▶ _Task to carry out_
Please transcribe the data below in full. Omit any picture you find in it.

-- Records shown follows --

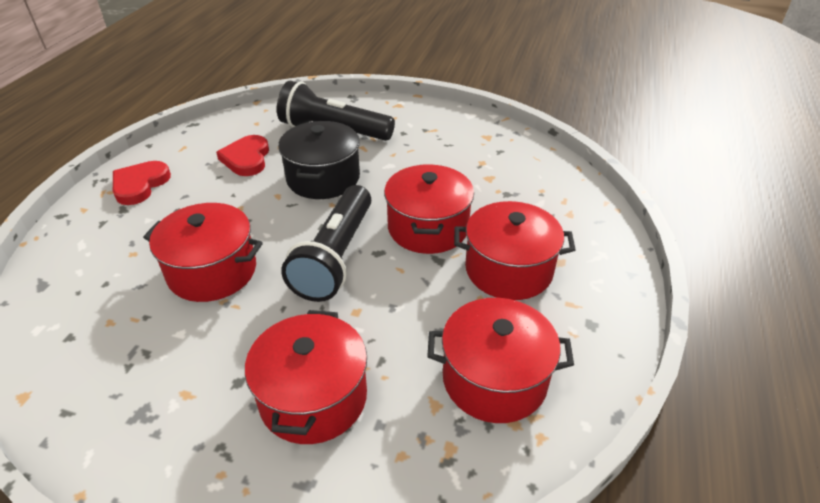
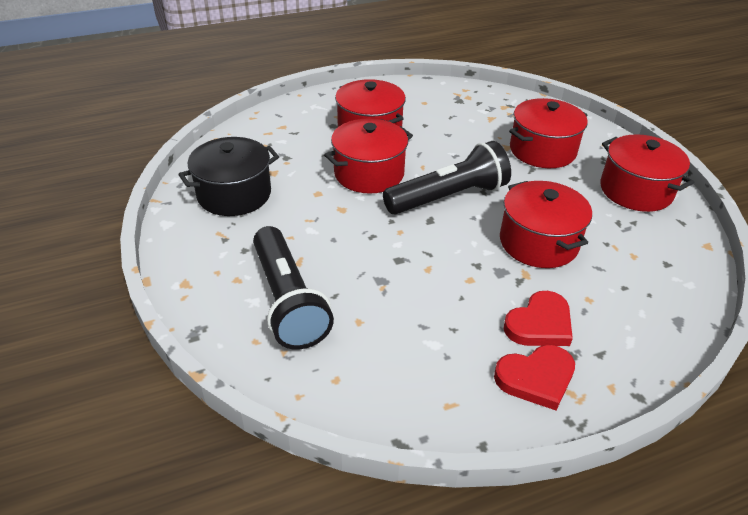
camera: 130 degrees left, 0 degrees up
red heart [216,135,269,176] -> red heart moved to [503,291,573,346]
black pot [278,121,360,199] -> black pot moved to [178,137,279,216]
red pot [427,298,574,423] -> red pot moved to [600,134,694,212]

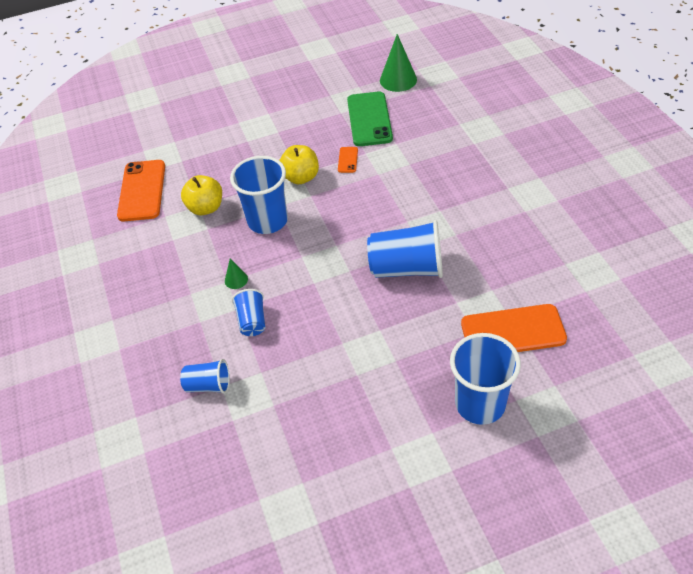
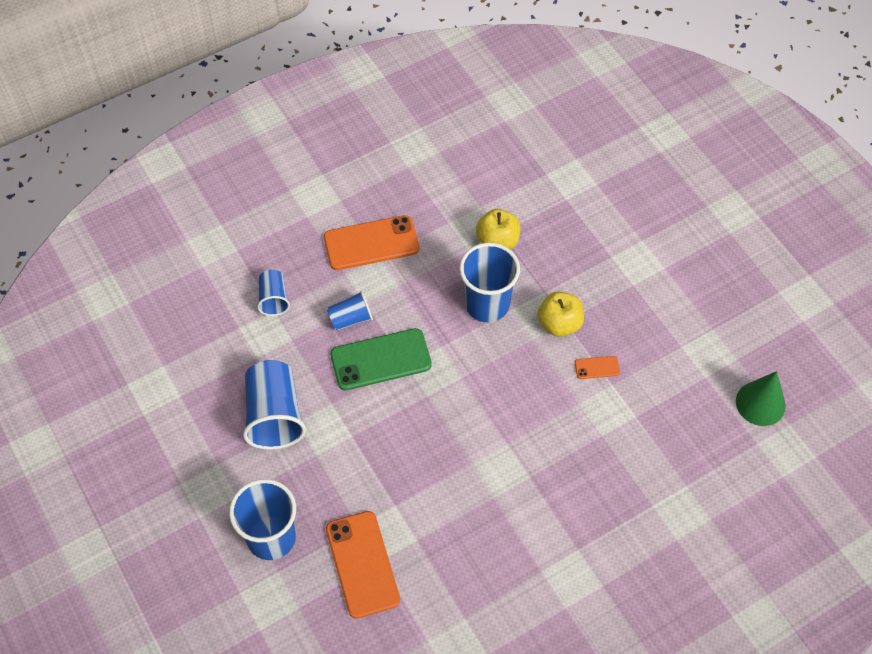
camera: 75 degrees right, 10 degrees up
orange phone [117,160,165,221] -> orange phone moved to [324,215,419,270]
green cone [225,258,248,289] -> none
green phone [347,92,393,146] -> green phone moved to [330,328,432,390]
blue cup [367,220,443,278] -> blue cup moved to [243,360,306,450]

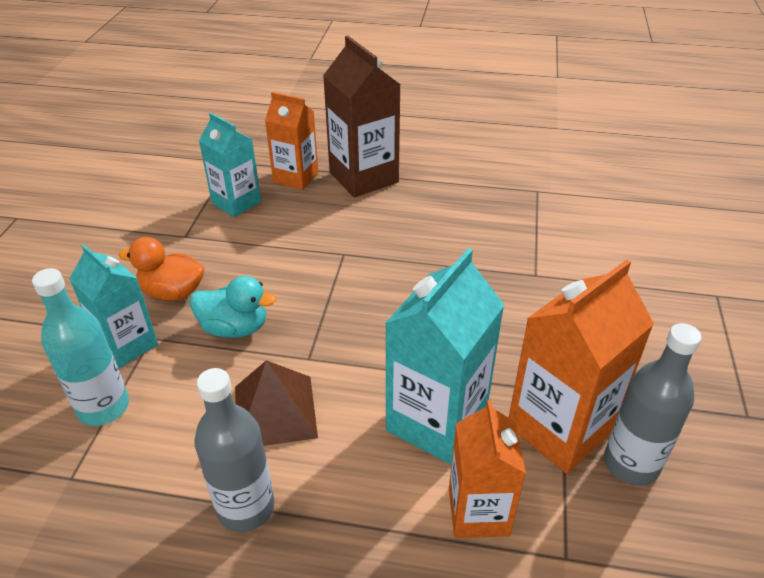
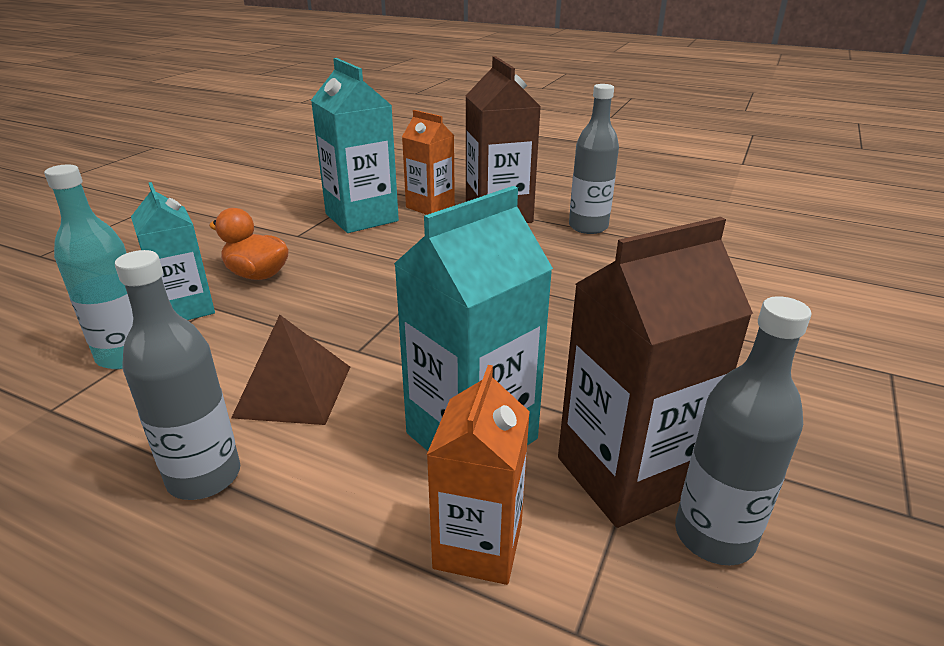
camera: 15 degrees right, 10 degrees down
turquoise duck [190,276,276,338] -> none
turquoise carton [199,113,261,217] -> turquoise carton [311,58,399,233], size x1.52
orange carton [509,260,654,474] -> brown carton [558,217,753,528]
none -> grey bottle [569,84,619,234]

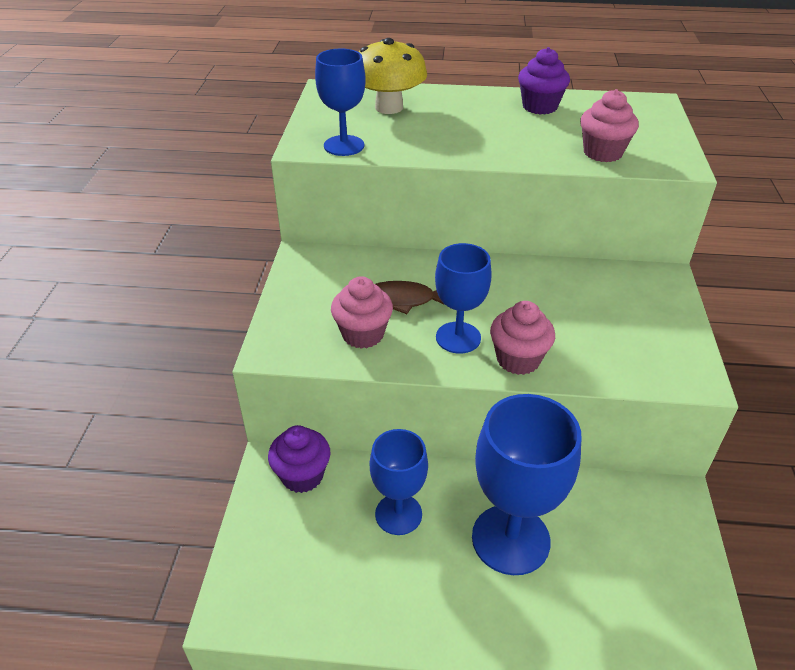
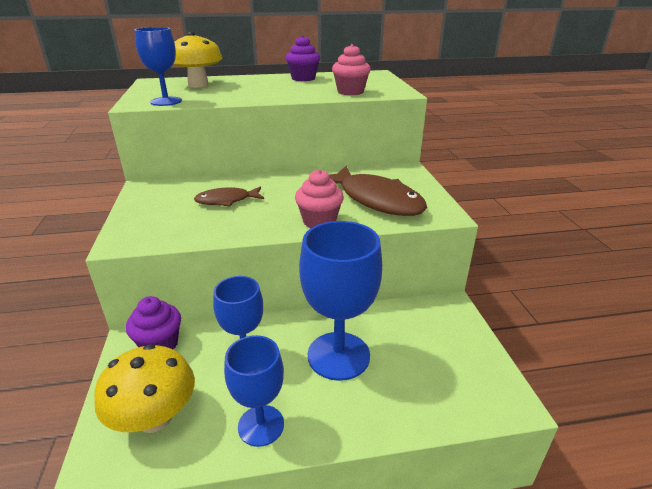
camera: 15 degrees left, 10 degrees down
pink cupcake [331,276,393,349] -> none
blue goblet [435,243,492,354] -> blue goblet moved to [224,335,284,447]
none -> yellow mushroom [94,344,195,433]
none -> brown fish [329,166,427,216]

-- Records shown concluded --

▶ _Task answer_
camera: 130 degrees left, 0 degrees up
red heart [216,135,269,176] -> red heart moved to [503,291,573,346]
black pot [278,121,360,199] -> black pot moved to [178,137,279,216]
red pot [427,298,574,423] -> red pot moved to [600,134,694,212]

camera: 75 degrees right, 10 degrees up
orange phone [117,160,165,221] -> orange phone moved to [324,215,419,270]
green cone [225,258,248,289] -> none
green phone [347,92,393,146] -> green phone moved to [330,328,432,390]
blue cup [367,220,443,278] -> blue cup moved to [243,360,306,450]

camera: 15 degrees right, 10 degrees down
turquoise duck [190,276,276,338] -> none
turquoise carton [199,113,261,217] -> turquoise carton [311,58,399,233], size x1.52
orange carton [509,260,654,474] -> brown carton [558,217,753,528]
none -> grey bottle [569,84,619,234]

camera: 15 degrees left, 10 degrees down
pink cupcake [331,276,393,349] -> none
blue goblet [435,243,492,354] -> blue goblet moved to [224,335,284,447]
none -> yellow mushroom [94,344,195,433]
none -> brown fish [329,166,427,216]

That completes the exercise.